**Requirement**
Gather every line from the entries below that includes "square".

________

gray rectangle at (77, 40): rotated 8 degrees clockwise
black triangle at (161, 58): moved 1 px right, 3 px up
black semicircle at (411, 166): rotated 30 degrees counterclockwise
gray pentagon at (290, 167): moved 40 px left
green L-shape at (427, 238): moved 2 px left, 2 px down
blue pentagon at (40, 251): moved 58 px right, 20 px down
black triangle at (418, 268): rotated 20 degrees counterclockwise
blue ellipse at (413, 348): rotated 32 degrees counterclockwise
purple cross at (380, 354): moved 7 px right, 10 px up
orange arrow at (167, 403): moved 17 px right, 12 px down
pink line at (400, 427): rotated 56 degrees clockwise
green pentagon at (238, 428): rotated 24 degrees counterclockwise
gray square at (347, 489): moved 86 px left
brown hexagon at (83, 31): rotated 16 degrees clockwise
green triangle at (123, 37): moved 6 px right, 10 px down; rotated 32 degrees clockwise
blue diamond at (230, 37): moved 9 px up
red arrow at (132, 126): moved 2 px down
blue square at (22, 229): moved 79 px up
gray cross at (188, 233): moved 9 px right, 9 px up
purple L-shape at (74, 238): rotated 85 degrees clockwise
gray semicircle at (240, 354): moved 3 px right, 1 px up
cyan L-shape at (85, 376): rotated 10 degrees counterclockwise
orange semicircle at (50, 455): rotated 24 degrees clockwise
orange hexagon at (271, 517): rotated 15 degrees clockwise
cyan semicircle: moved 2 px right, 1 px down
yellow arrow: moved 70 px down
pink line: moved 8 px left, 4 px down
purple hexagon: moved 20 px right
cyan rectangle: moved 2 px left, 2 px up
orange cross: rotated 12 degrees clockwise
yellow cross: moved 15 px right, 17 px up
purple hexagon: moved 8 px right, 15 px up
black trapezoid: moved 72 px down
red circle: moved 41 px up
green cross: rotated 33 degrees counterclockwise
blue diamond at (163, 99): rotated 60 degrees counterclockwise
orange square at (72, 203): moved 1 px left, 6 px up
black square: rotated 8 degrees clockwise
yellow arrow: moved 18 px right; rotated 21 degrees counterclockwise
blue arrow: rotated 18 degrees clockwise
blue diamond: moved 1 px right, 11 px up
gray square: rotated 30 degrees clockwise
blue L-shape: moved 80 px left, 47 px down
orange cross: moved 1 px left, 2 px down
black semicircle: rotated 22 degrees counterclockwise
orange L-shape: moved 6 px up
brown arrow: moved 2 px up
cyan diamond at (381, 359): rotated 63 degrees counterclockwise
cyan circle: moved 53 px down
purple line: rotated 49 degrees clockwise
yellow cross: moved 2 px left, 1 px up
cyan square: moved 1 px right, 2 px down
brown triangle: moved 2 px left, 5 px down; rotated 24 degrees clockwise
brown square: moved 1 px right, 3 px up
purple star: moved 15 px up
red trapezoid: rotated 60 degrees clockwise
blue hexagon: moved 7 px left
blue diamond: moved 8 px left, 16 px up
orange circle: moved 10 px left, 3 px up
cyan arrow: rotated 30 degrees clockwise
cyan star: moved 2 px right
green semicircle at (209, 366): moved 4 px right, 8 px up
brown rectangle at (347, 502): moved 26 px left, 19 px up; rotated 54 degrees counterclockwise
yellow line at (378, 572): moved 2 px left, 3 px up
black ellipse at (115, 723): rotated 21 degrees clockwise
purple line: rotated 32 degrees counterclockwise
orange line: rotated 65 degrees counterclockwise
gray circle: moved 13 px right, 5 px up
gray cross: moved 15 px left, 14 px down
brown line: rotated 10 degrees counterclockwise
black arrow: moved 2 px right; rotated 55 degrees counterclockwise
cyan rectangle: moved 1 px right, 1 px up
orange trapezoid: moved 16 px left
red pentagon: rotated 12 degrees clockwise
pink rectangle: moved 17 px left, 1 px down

________

**Task output**
gray square at (347, 489): moved 86 px left
blue square at (22, 229): moved 79 px up
orange square at (72, 203): moved 1 px left, 6 px up
black square: rotated 8 degrees clockwise
gray square: rotated 30 degrees clockwise
cyan square: moved 1 px right, 2 px down
brown square: moved 1 px right, 3 px up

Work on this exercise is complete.